• _WHAT YOU SHOULD DO_
Repeat exactly the lines below that lie between the line with "black line: (93, 460)" and the line with "black line: (188, 564) -> (130, 215), moved", counting both of those lines as part of the answer.

[Dataset entries]
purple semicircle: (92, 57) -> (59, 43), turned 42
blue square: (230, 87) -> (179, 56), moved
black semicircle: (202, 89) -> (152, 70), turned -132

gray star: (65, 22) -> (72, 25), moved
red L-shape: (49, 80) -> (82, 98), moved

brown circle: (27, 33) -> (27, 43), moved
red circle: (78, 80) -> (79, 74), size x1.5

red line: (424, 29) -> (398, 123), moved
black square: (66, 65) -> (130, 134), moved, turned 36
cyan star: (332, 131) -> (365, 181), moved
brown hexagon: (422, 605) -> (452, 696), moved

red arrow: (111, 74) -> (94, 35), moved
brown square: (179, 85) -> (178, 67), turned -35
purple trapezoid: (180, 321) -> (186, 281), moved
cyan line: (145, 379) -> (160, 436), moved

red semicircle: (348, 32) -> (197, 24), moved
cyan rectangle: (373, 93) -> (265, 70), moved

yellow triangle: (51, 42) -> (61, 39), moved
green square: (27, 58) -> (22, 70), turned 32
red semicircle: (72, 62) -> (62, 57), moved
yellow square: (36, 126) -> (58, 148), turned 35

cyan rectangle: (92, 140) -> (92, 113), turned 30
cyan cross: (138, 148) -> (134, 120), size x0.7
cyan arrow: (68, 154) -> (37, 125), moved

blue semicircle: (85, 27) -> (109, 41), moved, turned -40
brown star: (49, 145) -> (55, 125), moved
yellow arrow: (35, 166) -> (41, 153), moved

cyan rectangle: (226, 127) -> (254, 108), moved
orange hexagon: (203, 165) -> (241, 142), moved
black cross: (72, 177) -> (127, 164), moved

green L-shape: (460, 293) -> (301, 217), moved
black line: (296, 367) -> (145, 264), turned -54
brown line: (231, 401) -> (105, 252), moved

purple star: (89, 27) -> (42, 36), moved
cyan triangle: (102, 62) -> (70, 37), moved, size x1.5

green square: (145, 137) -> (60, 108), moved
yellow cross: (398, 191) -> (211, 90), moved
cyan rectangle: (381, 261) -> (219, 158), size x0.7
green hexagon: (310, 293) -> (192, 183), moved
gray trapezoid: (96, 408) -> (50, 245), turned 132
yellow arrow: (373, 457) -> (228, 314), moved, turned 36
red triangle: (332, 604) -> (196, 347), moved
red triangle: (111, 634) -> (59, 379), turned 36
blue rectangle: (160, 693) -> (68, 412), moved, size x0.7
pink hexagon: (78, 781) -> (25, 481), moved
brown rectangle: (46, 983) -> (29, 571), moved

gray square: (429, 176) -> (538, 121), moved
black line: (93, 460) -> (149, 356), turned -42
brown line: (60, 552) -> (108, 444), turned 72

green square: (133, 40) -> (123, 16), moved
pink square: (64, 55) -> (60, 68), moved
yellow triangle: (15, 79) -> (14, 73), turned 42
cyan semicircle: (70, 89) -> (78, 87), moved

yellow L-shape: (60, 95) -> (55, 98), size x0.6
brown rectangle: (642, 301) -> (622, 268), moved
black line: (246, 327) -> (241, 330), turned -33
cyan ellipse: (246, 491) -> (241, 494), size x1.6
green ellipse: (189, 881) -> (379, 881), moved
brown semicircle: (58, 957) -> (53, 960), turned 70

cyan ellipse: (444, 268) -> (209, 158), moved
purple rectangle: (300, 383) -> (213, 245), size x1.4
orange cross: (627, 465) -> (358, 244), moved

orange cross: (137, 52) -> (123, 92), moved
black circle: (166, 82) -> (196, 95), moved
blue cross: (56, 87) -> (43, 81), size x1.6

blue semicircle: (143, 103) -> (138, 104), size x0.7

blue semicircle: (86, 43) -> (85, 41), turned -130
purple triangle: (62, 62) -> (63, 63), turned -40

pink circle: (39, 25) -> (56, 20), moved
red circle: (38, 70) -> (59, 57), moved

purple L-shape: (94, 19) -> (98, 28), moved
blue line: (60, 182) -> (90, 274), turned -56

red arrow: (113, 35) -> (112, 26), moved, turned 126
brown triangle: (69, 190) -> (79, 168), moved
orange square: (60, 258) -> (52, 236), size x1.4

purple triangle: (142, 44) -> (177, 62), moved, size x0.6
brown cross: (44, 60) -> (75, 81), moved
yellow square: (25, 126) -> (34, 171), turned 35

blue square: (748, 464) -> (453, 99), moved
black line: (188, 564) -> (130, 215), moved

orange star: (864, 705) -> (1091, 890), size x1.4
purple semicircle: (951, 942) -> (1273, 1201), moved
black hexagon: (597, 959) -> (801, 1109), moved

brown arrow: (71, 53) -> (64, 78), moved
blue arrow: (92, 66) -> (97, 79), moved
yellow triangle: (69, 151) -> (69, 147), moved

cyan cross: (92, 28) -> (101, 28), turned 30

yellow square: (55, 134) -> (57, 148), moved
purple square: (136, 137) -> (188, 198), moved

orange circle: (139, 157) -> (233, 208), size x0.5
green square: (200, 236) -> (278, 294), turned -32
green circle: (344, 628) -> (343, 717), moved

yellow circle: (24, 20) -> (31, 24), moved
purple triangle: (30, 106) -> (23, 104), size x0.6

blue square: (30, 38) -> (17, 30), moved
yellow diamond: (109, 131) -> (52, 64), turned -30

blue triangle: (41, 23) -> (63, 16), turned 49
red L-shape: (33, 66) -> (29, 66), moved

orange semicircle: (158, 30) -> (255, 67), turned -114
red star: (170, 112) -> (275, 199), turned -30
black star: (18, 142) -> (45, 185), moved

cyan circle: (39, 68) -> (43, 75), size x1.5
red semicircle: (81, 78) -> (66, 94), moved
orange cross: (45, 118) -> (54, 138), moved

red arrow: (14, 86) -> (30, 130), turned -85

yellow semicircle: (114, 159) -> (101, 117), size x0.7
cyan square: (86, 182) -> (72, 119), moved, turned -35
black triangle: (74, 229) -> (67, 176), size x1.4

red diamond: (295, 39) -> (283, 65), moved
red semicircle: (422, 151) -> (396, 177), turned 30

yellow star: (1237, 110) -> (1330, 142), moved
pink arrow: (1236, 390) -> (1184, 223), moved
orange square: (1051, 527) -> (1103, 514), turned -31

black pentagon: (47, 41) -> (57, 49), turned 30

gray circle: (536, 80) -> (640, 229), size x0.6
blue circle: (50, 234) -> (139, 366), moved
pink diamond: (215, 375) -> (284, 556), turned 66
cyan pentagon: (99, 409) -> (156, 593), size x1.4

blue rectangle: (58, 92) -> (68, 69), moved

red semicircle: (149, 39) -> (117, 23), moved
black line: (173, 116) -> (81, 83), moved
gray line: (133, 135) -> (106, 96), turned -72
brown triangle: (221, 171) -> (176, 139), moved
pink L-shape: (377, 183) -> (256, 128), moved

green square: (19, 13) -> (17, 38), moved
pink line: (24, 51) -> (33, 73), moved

• _ANSWER BOX_
black line: (93, 460) -> (149, 356), turned -42
brown line: (60, 552) -> (108, 444), turned 72

green square: (133, 40) -> (123, 16), moved
pink square: (64, 55) -> (60, 68), moved
yellow triangle: (15, 79) -> (14, 73), turned 42
cyan semicircle: (70, 89) -> (78, 87), moved

yellow L-shape: (60, 95) -> (55, 98), size x0.6
brown rectangle: (642, 301) -> (622, 268), moved
black line: (246, 327) -> (241, 330), turned -33
cyan ellipse: (246, 491) -> (241, 494), size x1.6
green ellipse: (189, 881) -> (379, 881), moved
brown semicircle: (58, 957) -> (53, 960), turned 70

cyan ellipse: (444, 268) -> (209, 158), moved
purple rectangle: (300, 383) -> (213, 245), size x1.4
orange cross: (627, 465) -> (358, 244), moved

orange cross: (137, 52) -> (123, 92), moved
black circle: (166, 82) -> (196, 95), moved
blue cross: (56, 87) -> (43, 81), size x1.6

blue semicircle: (143, 103) -> (138, 104), size x0.7

blue semicircle: (86, 43) -> (85, 41), turned -130
purple triangle: (62, 62) -> (63, 63), turned -40

pink circle: (39, 25) -> (56, 20), moved
red circle: (38, 70) -> (59, 57), moved

purple L-shape: (94, 19) -> (98, 28), moved
blue line: (60, 182) -> (90, 274), turned -56

red arrow: (113, 35) -> (112, 26), moved, turned 126
brown triangle: (69, 190) -> (79, 168), moved
orange square: (60, 258) -> (52, 236), size x1.4

purple triangle: (142, 44) -> (177, 62), moved, size x0.6
brown cross: (44, 60) -> (75, 81), moved
yellow square: (25, 126) -> (34, 171), turned 35

blue square: (748, 464) -> (453, 99), moved
black line: (188, 564) -> (130, 215), moved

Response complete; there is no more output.